## PROBLEM STATEMENT
Every entry below should appear in the answer exactly as written, apart from the pictures.

## RECORD EXCERPTS

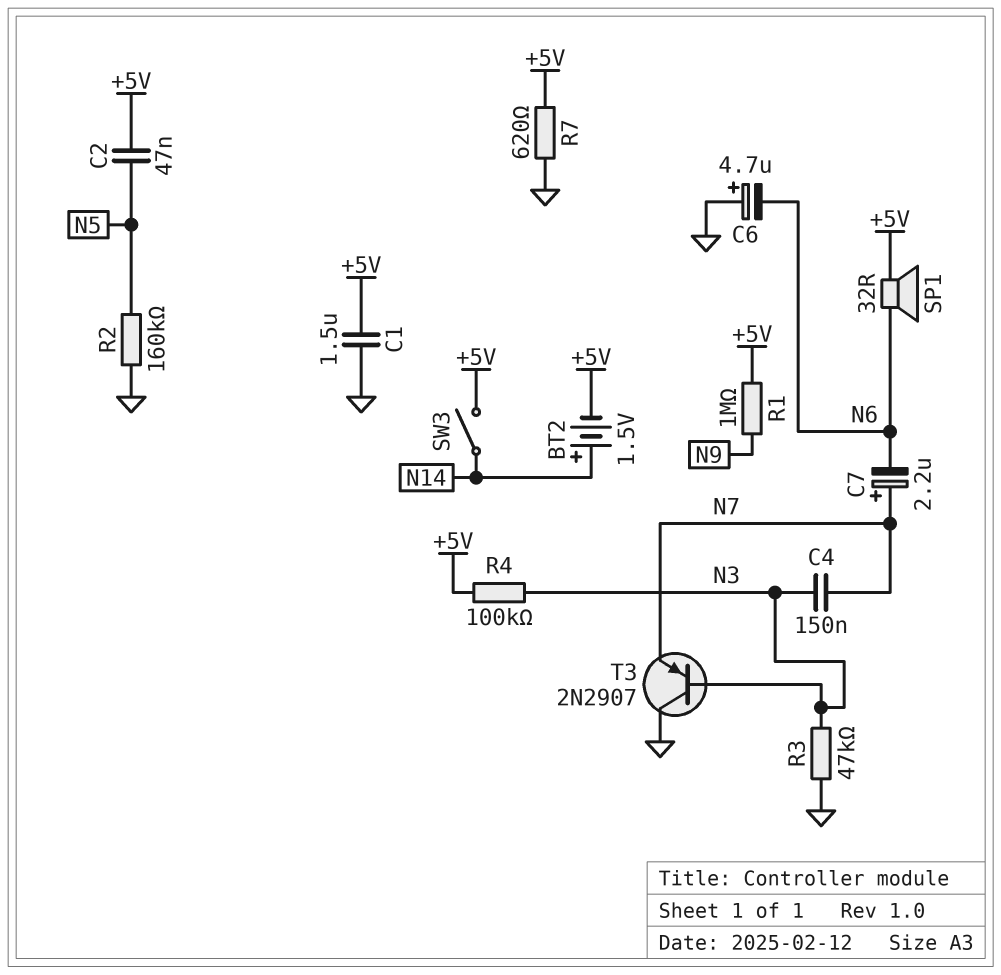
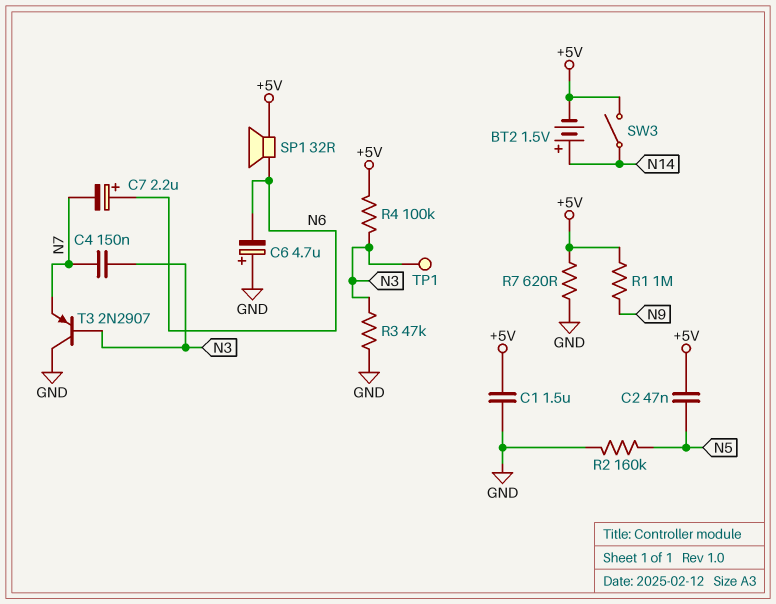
C7: 2.2uF (plus N7, minus N6) -> 2.2uF (plus N6, minus N7)
TP1: none -> test point (N3)

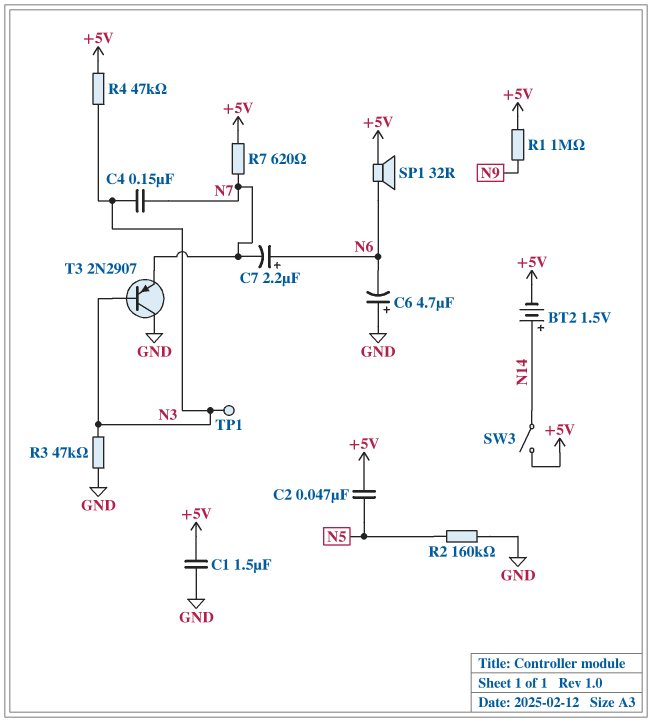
R4: 100k (+5V, N3) -> 47k (+5V, N3)
R7: 620 (+5V, GND) -> 620 (+5V, N7)

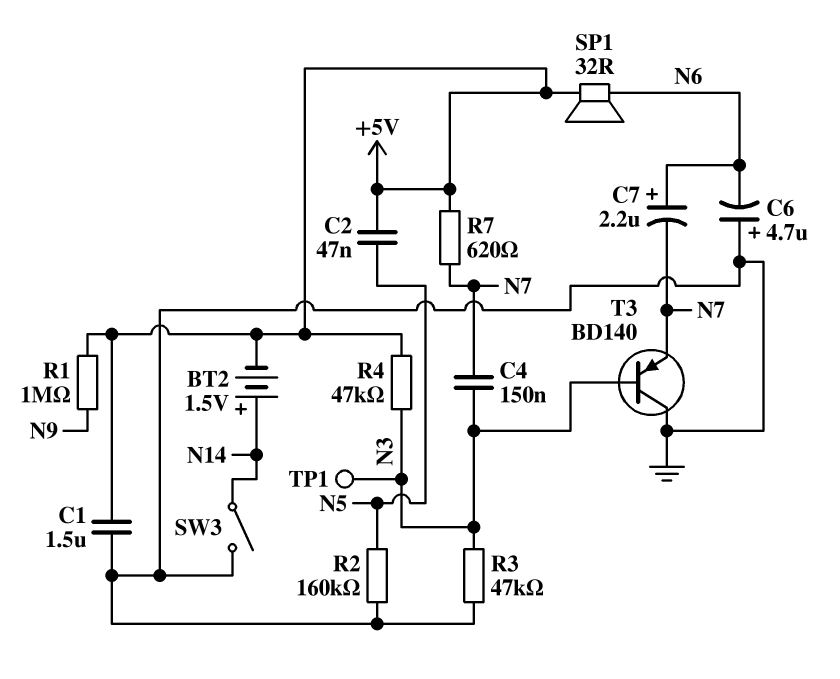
SW3: switch (+5V, N14) -> switch (GND, N14)
T3: PNP 2N2907 (B N3, C GND, E N7) -> PNP BD140 (B N3, C GND, E N7)

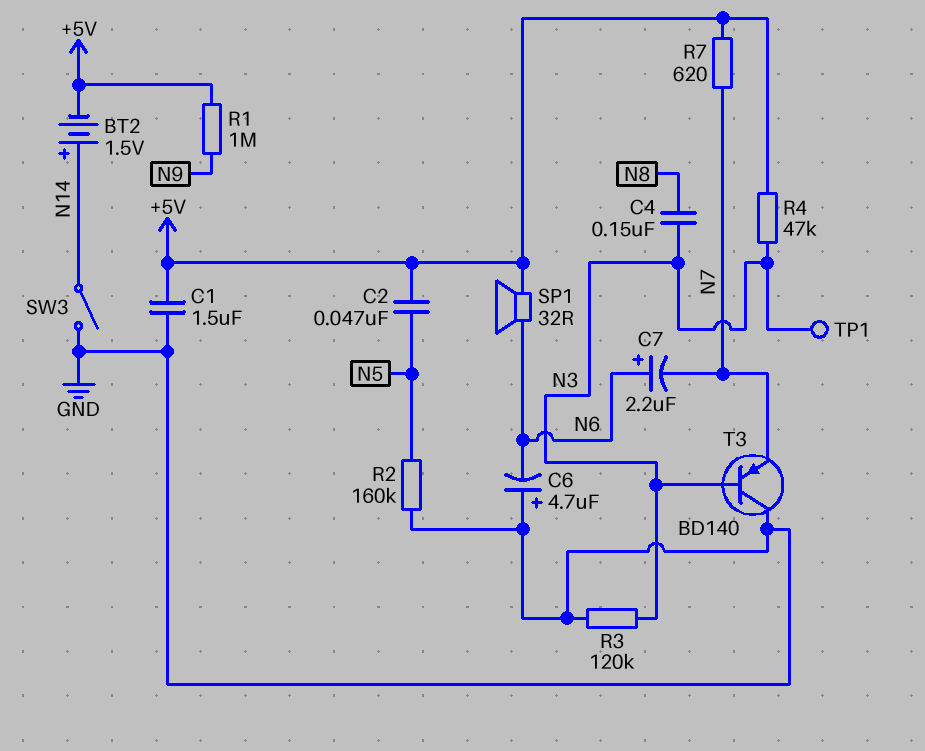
C4: 150nF (N3, N7) -> 150nF (N3, N8)
R3: 47k (GND, N3) -> 120k (GND, N3)

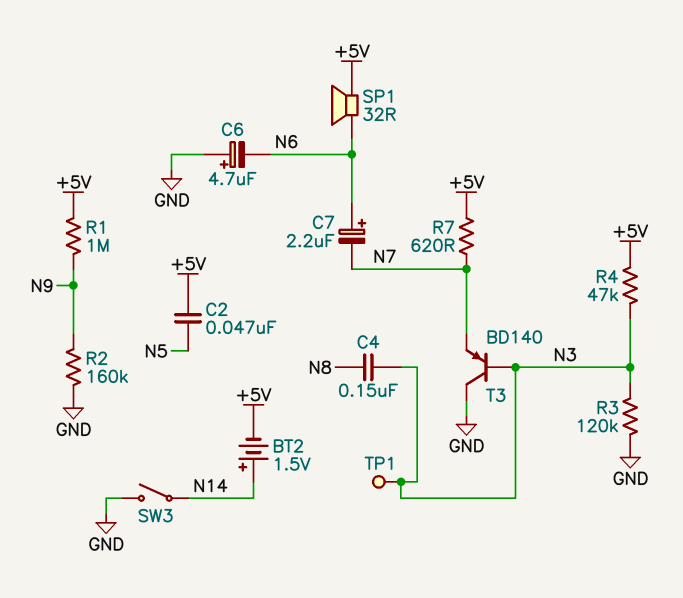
C1: 1.5uF (+5V, GND) -> none
R2: 160k (GND, N5) -> 160k (GND, N9)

## WRITTEN ANSWER
C7: 2.2uF (plus N7, minus N6) -> 2.2uF (plus N6, minus N7)
TP1: none -> test point (N3)

R4: 100k (+5V, N3) -> 47k (+5V, N3)
R7: 620 (+5V, GND) -> 620 (+5V, N7)

SW3: switch (+5V, N14) -> switch (GND, N14)
T3: PNP 2N2907 (B N3, C GND, E N7) -> PNP BD140 (B N3, C GND, E N7)

C4: 150nF (N3, N7) -> 150nF (N3, N8)
R3: 47k (GND, N3) -> 120k (GND, N3)

C1: 1.5uF (+5V, GND) -> none
R2: 160k (GND, N5) -> 160k (GND, N9)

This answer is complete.